## EXERCISE
Without its pictures, the listing below is to be transcribed exactly.

## GIVEN ENTRIES
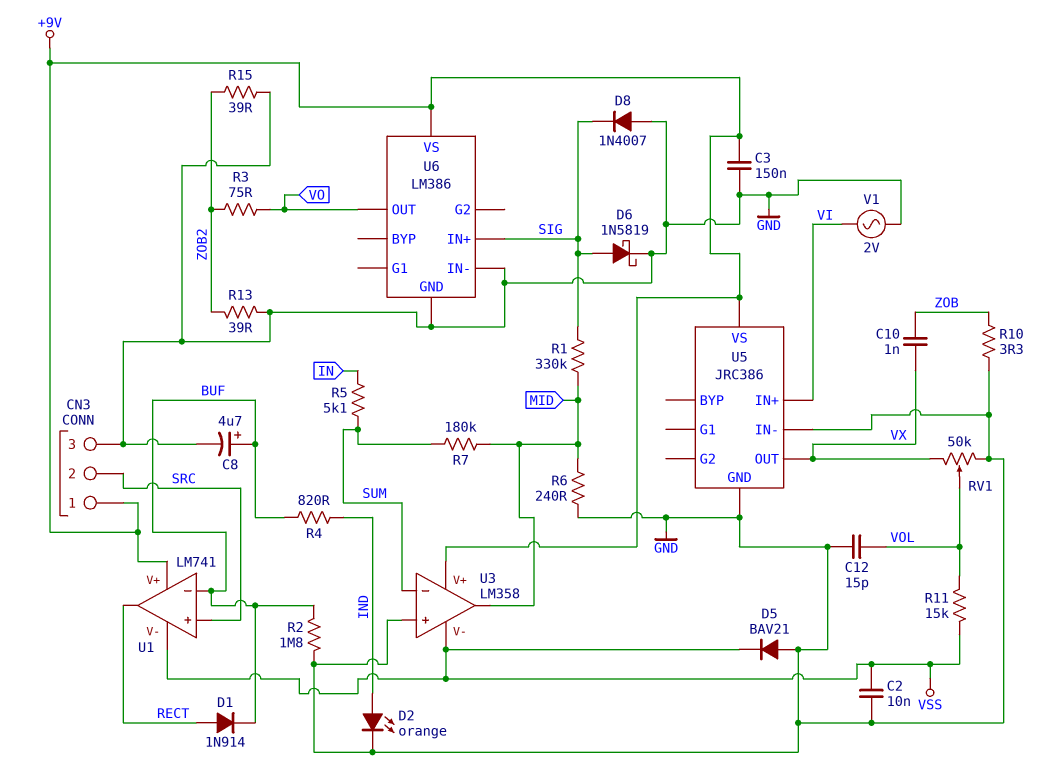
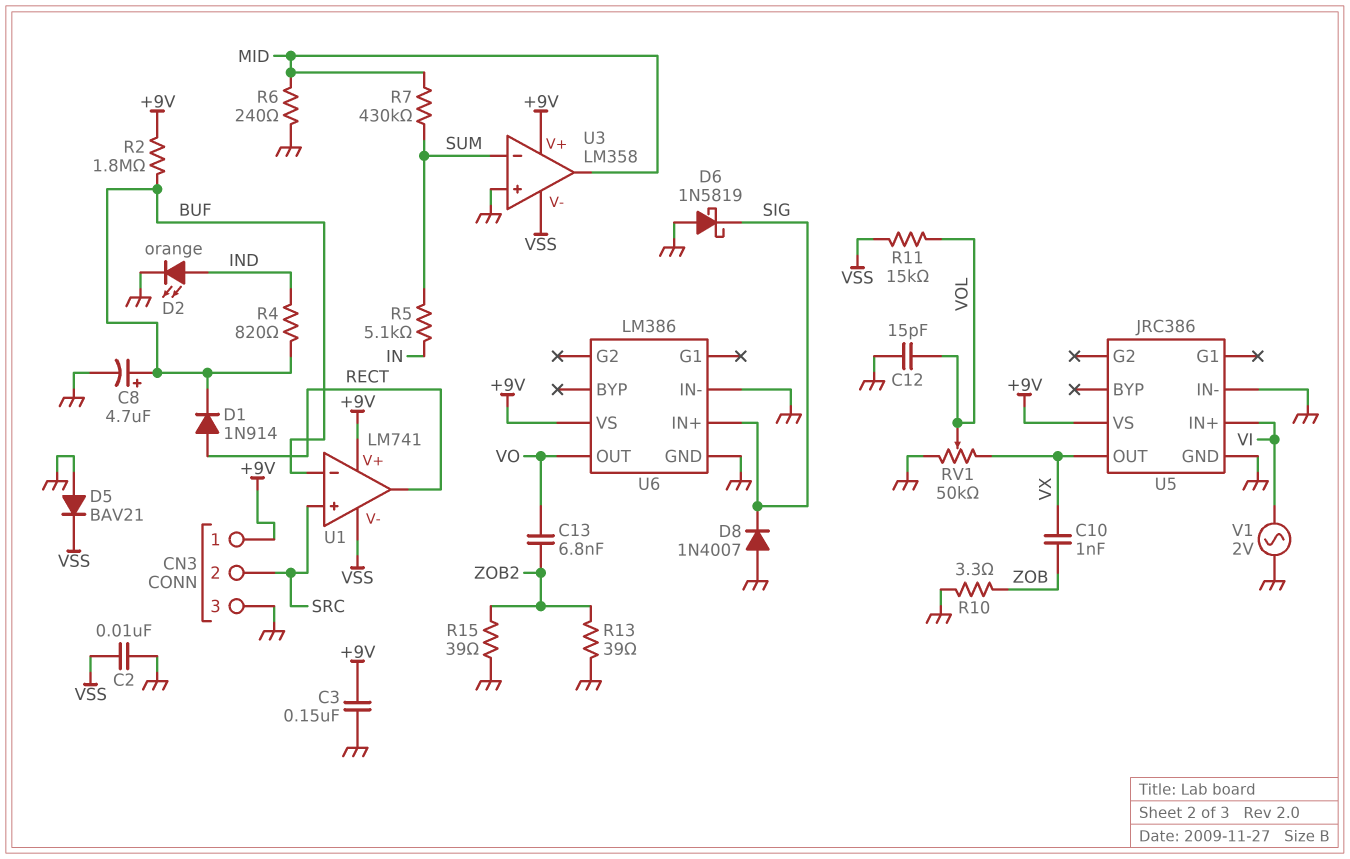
C13: none -> 6.8nF (VO, ZOB2)
D6: schottky 1N5819 (A SIG, K GND) -> schottky 1N5819 (A GND, K SIG)
R1: 330k (MID, SIG) -> none
R2: 1.8M (BUF, GND) -> 1.8M (+9V, BUF)
R3: 75 (VO, ZOB2) -> none
R7: 180k (MID, SUM) -> 430k (MID, SUM)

## RESPONSE BOX
C13: none -> 6.8nF (VO, ZOB2)
D6: schottky 1N5819 (A SIG, K GND) -> schottky 1N5819 (A GND, K SIG)
R1: 330k (MID, SIG) -> none
R2: 1.8M (BUF, GND) -> 1.8M (+9V, BUF)
R3: 75 (VO, ZOB2) -> none
R7: 180k (MID, SUM) -> 430k (MID, SUM)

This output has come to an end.